Requirement >>
Output exactly the lines from the line that has "turquoise cake: 4 -> 2" through the last line of the data below, with no pictures.

Extracted records >>
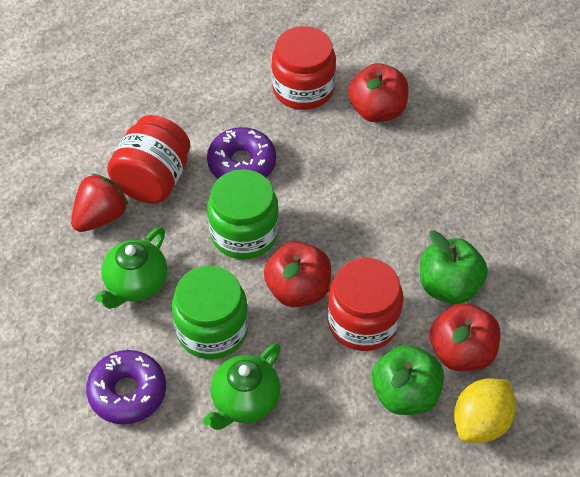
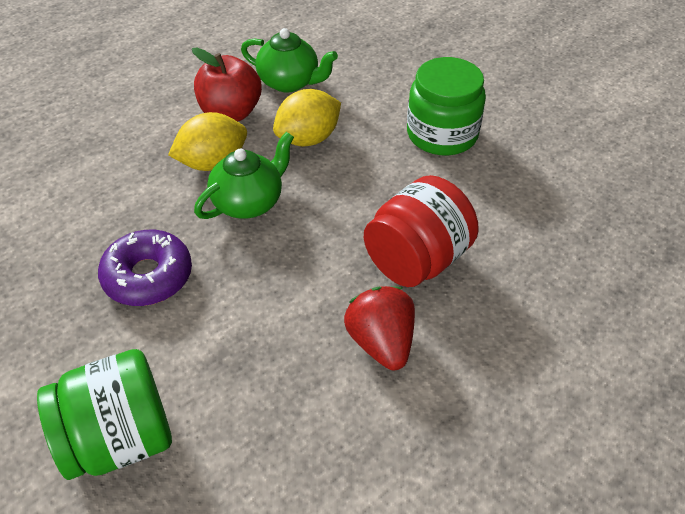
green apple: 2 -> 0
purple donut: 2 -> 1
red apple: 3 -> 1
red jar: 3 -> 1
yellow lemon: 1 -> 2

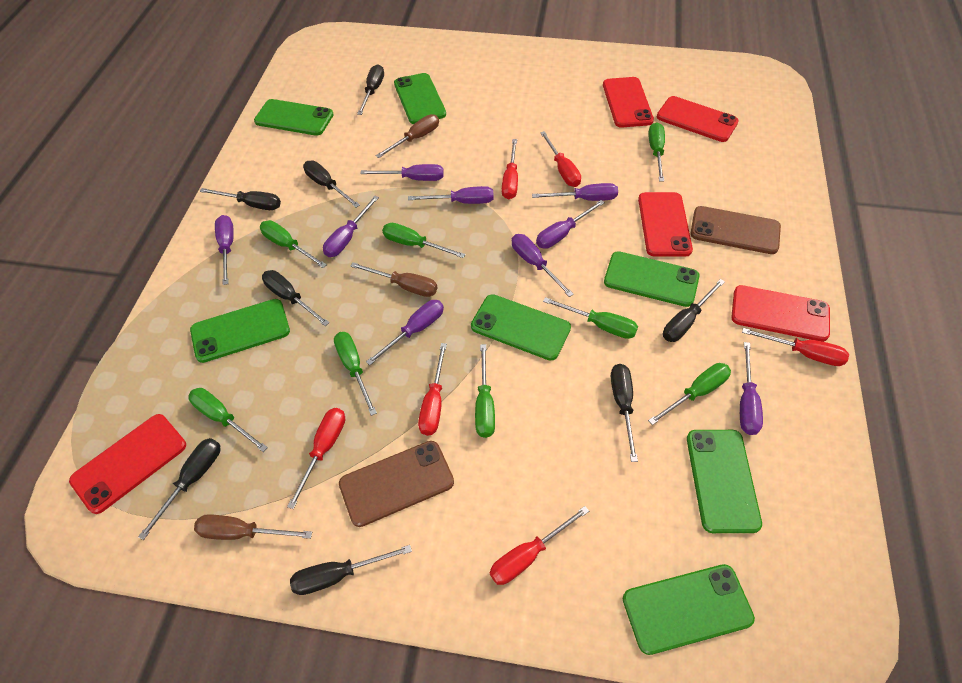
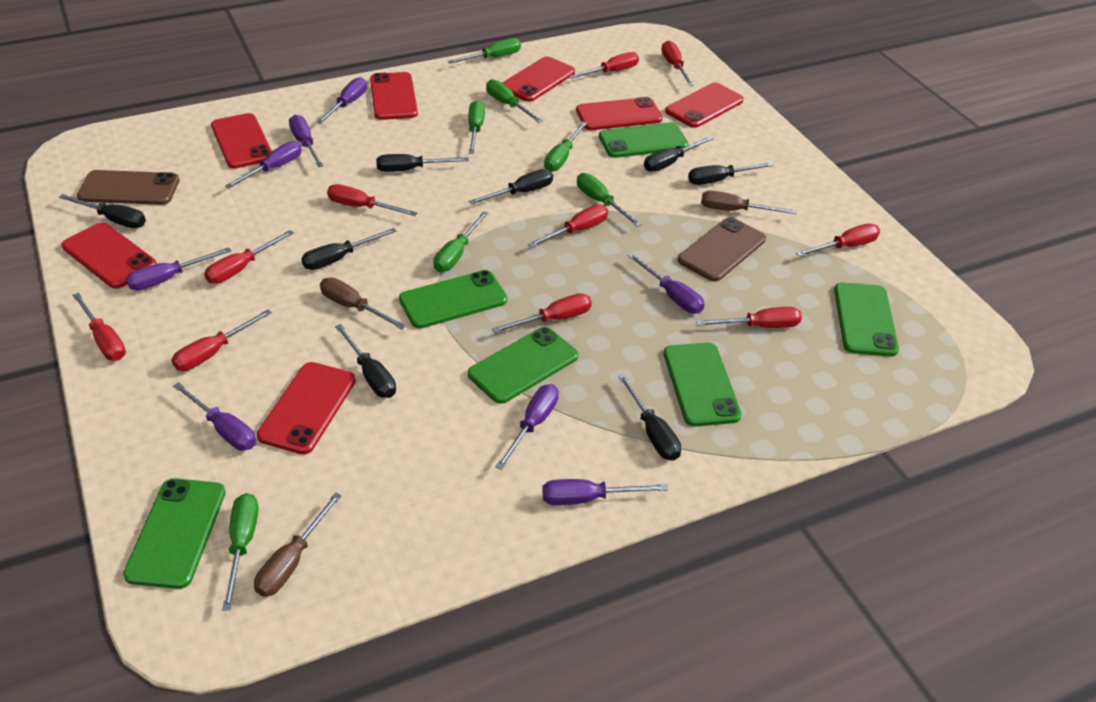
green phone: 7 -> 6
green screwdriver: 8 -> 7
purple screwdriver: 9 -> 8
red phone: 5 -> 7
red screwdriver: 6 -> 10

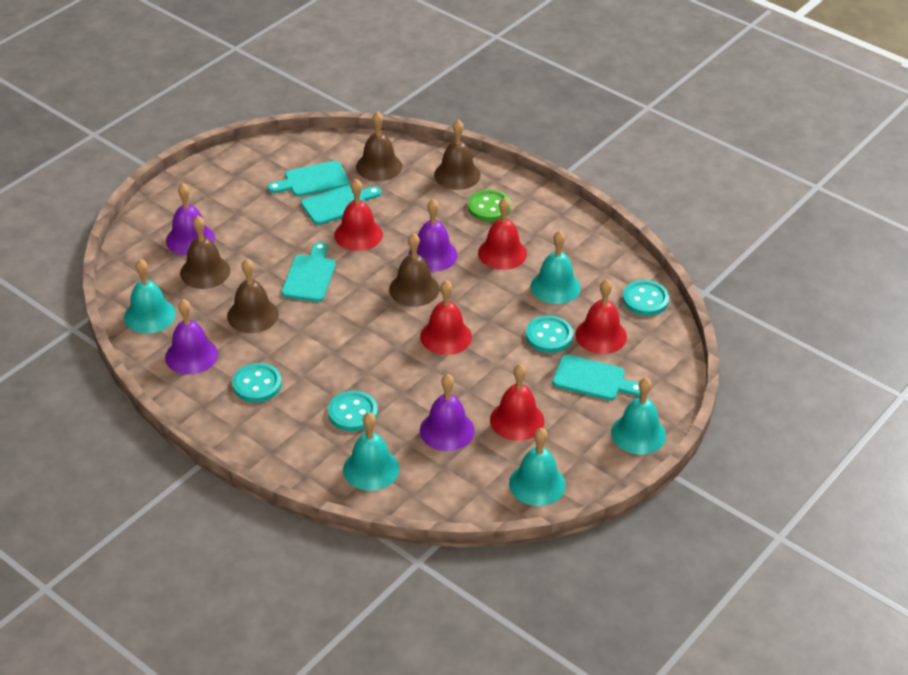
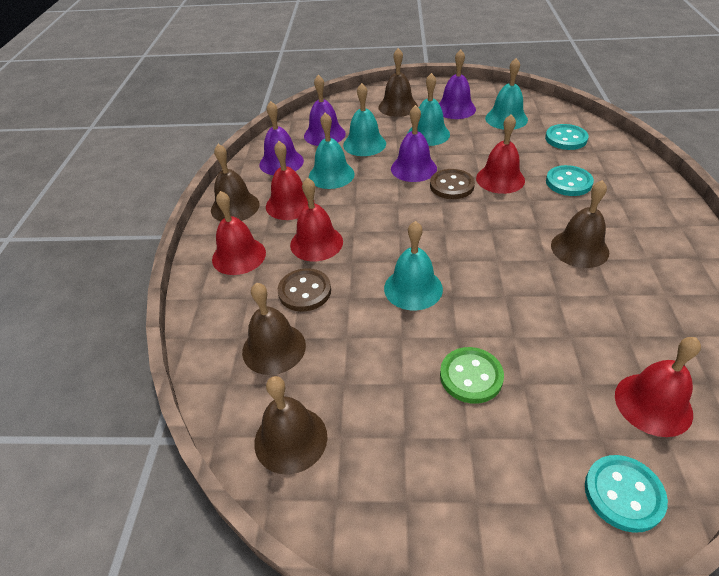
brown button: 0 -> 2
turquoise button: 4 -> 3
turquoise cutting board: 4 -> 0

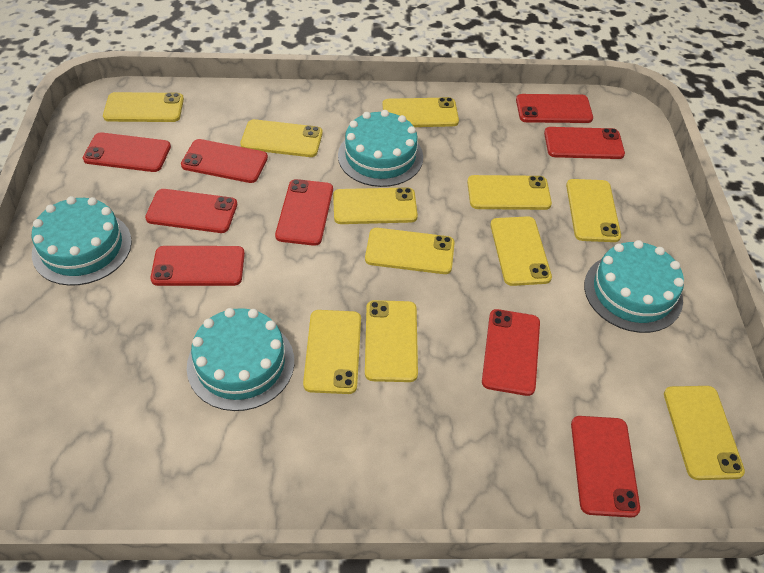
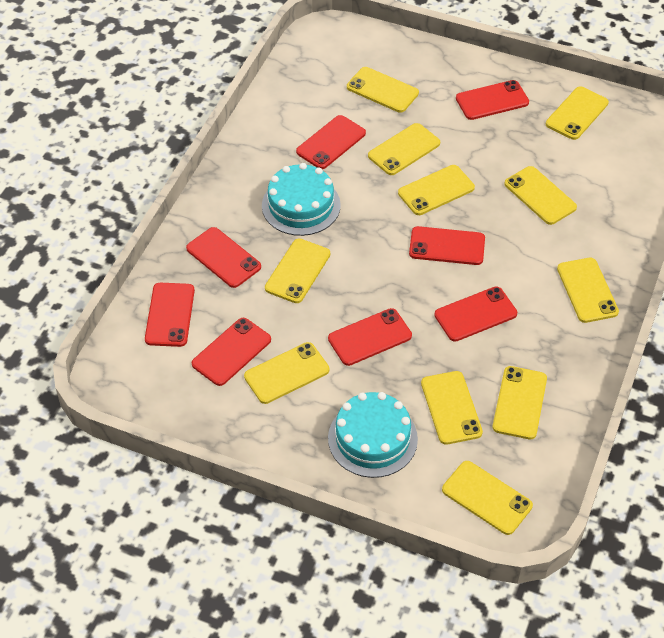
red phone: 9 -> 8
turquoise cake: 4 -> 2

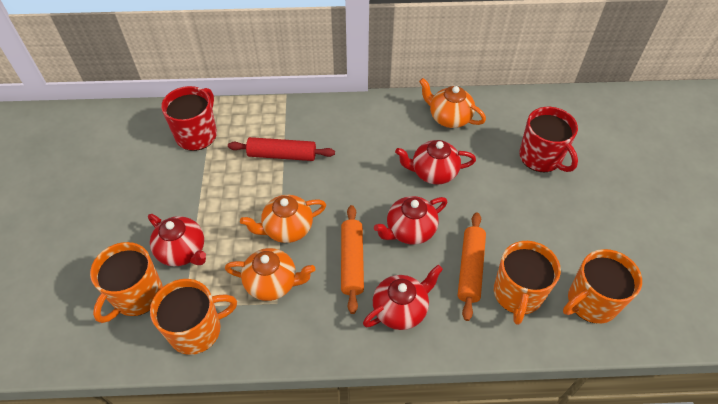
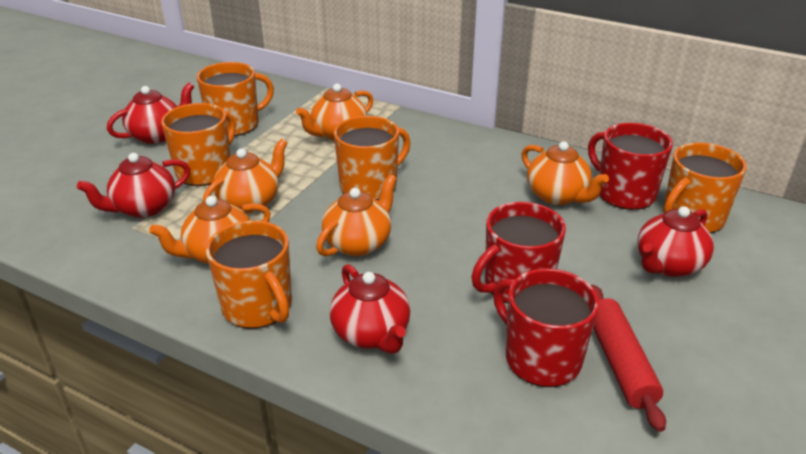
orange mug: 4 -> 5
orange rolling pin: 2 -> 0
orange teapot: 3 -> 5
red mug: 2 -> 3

Task output >>
turquoise cake: 4 -> 2

orange mug: 4 -> 5
orange rolling pin: 2 -> 0
orange teapot: 3 -> 5
red mug: 2 -> 3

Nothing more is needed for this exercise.